— ASSIGNMENT —
Would you please restate all of the entries exactly, apart from the pictures?

— EXTRACTED MATERIAL —
- - -
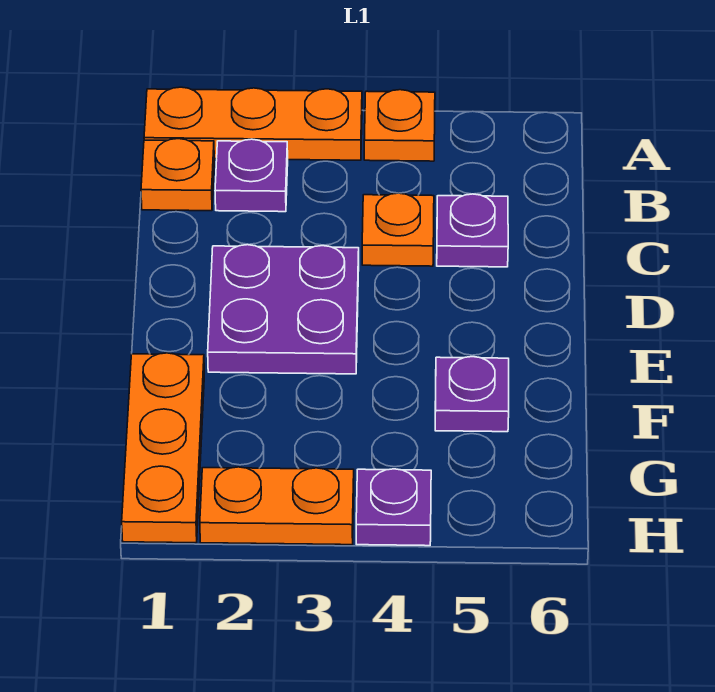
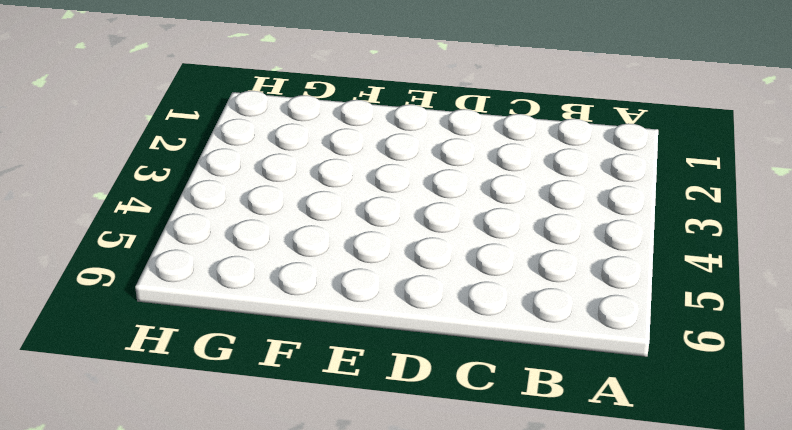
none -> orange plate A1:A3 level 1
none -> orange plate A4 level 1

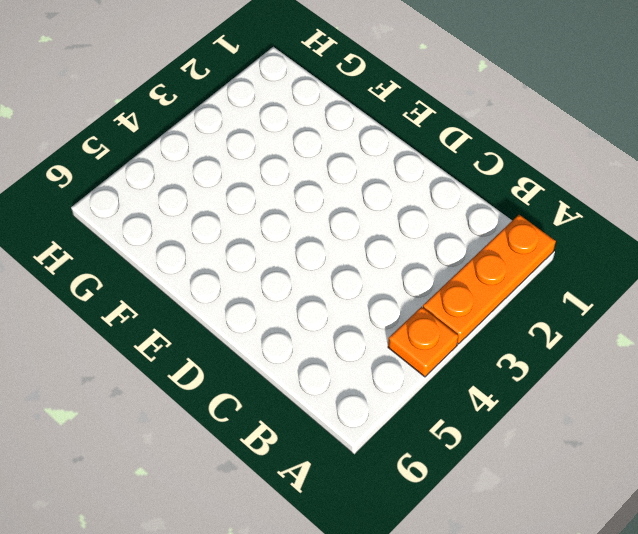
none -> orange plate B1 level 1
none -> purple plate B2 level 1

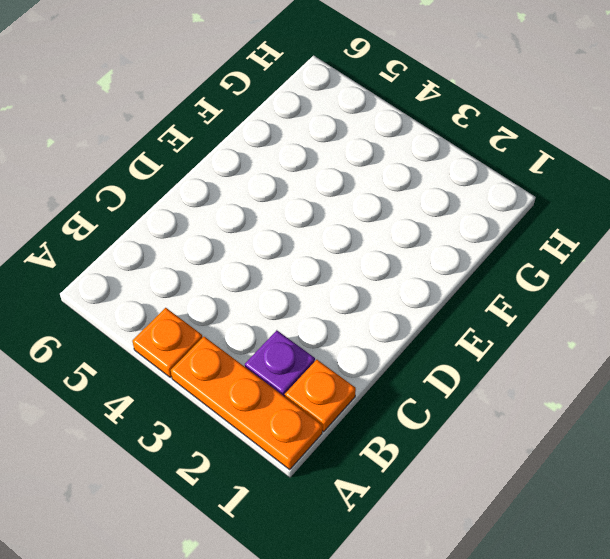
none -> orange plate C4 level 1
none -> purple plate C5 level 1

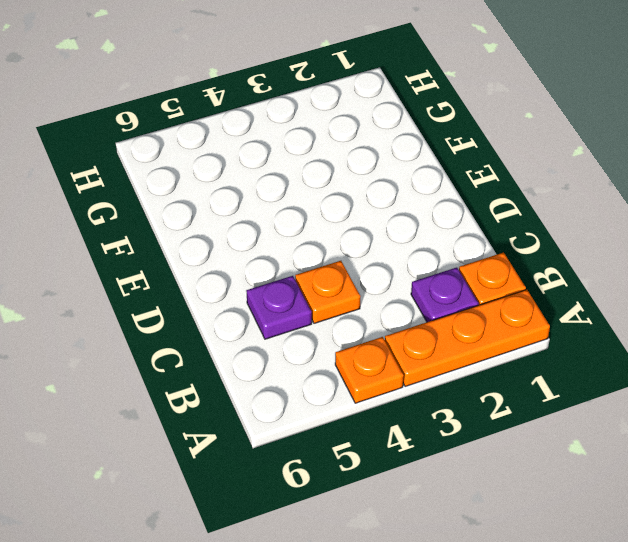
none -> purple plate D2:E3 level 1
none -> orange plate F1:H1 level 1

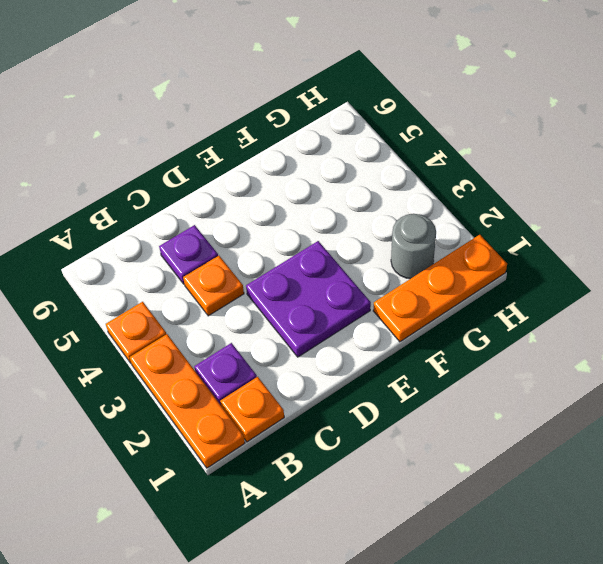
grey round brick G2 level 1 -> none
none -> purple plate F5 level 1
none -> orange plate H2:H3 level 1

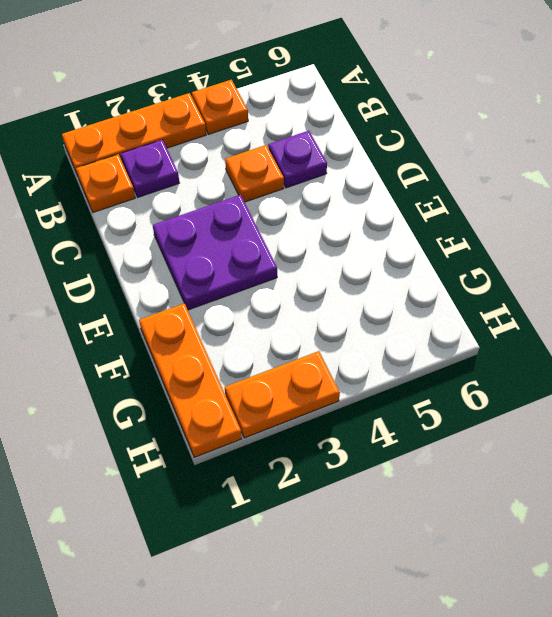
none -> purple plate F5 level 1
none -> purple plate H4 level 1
- - -
— SOLUTION TO THIS TASK —
none -> orange plate A1:A3 level 1
none -> orange plate A4 level 1

none -> orange plate B1 level 1
none -> purple plate B2 level 1

none -> orange plate C4 level 1
none -> purple plate C5 level 1

none -> purple plate D2:E3 level 1
none -> orange plate F1:H1 level 1

grey round brick G2 level 1 -> none
none -> purple plate F5 level 1
none -> orange plate H2:H3 level 1

none -> purple plate F5 level 1
none -> purple plate H4 level 1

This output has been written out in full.